> [Exercise description] The range to repeat runs from the line with "JOY1 pin VRX: D7 -> A0" to the last line below, both ends included; give it exactly and without pictures.

Dataset records
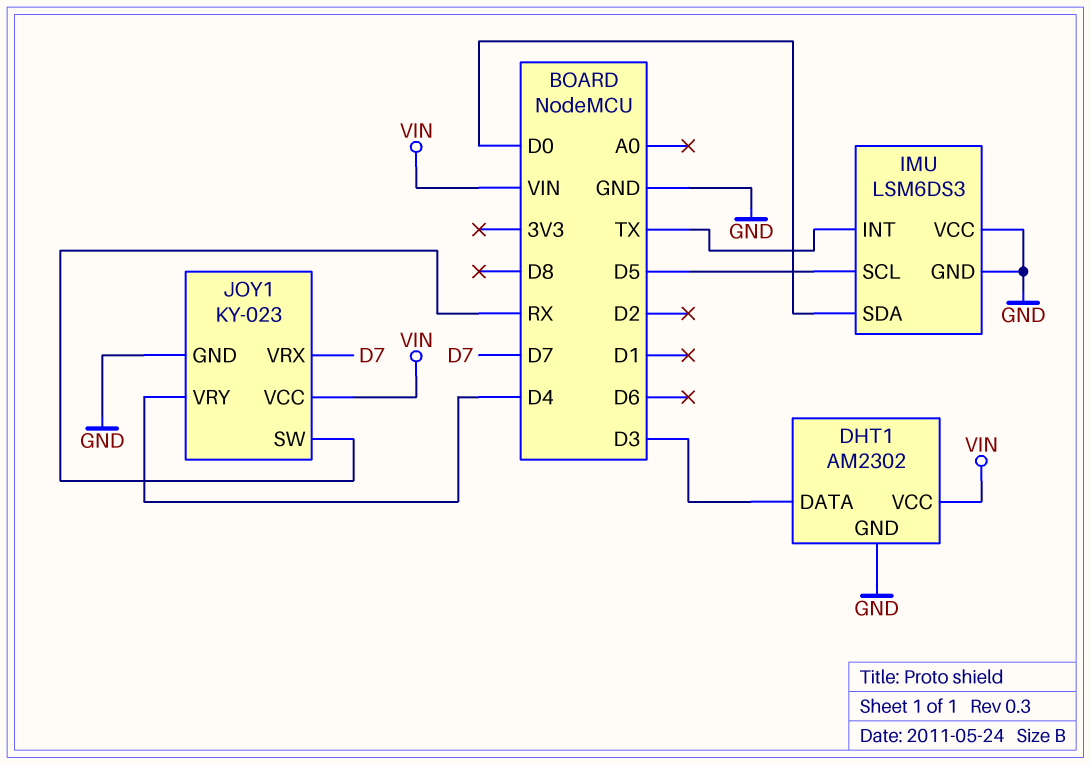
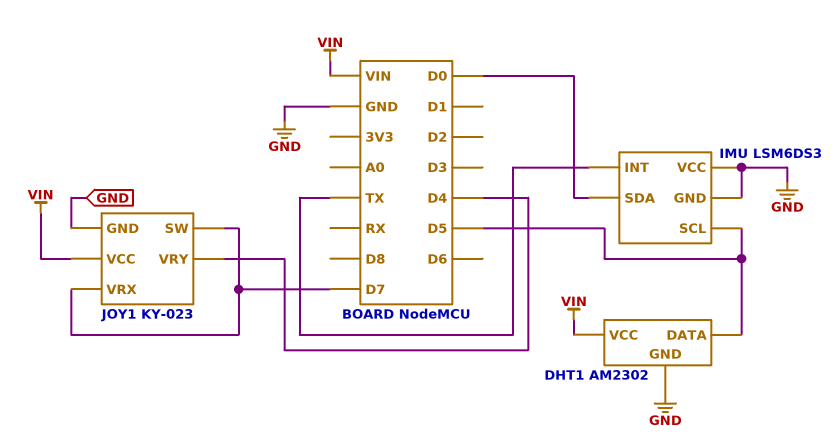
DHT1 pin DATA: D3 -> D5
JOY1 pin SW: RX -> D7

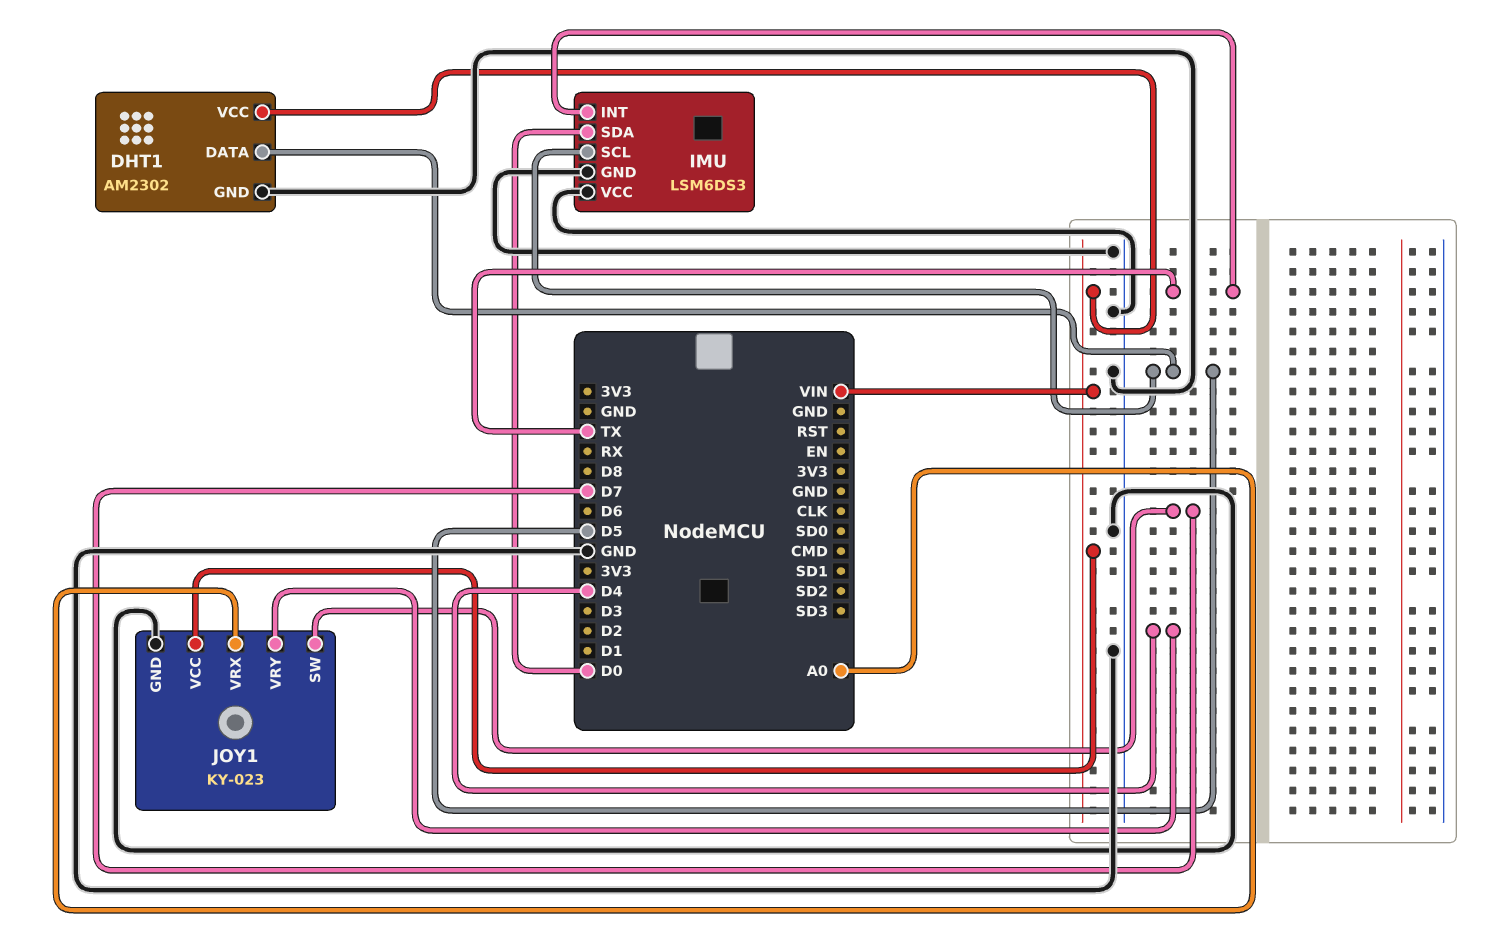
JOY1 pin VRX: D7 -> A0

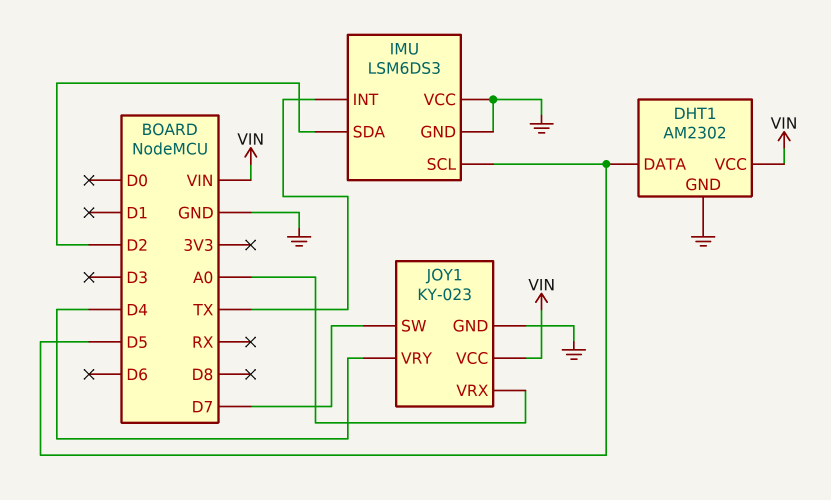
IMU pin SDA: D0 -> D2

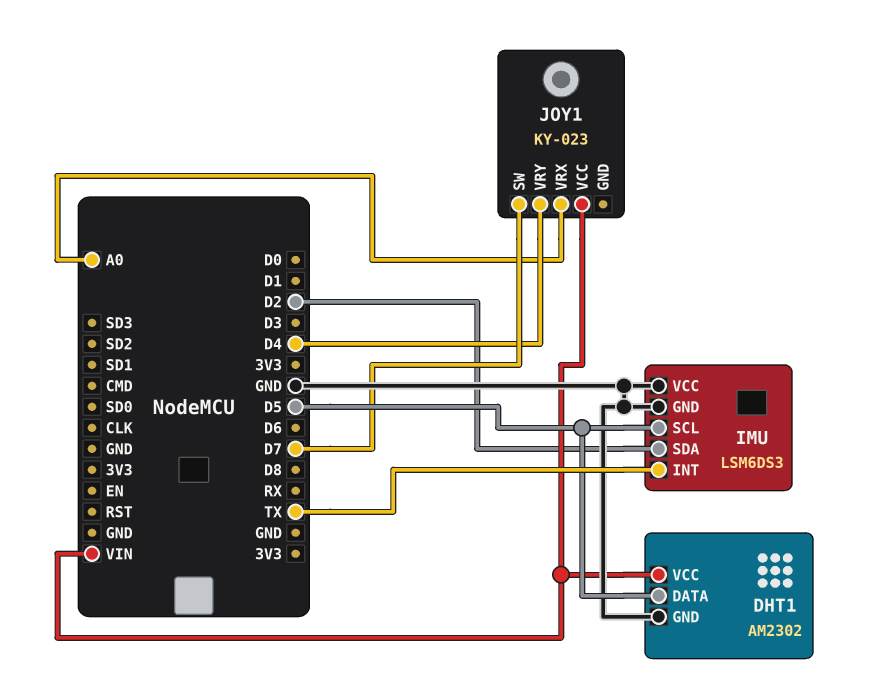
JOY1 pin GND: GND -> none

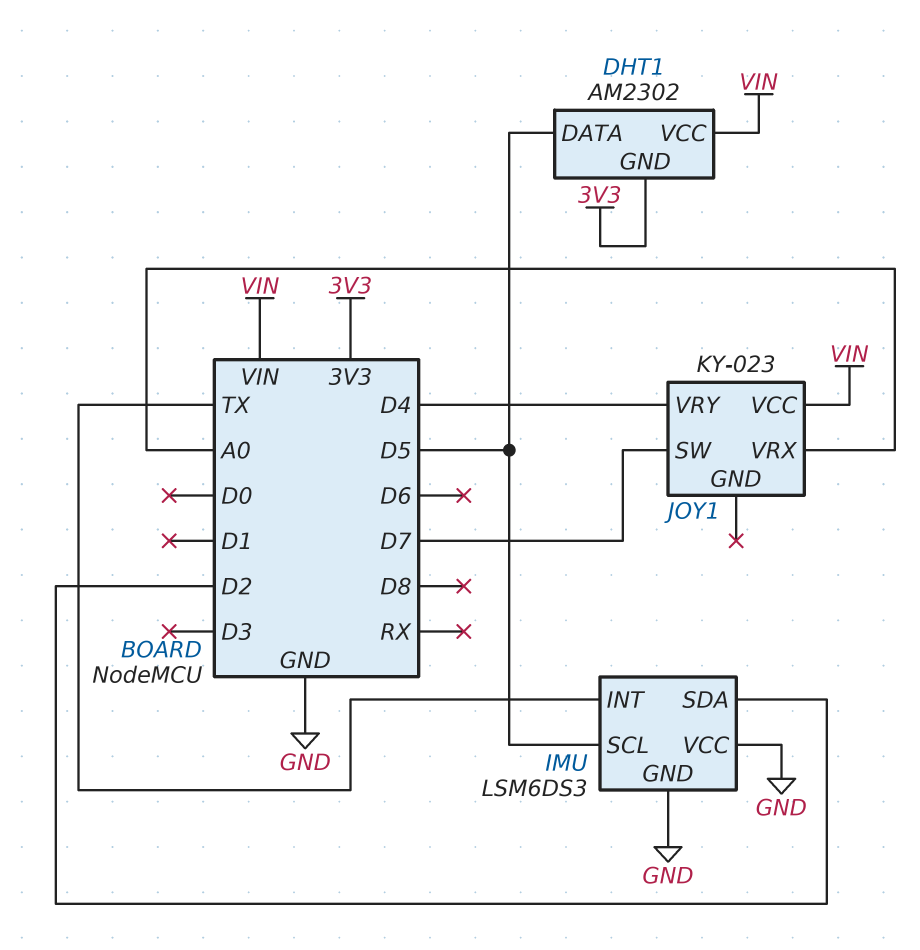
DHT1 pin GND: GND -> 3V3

> [Answer section]
JOY1 pin VRX: D7 -> A0

IMU pin SDA: D0 -> D2

JOY1 pin GND: GND -> none

DHT1 pin GND: GND -> 3V3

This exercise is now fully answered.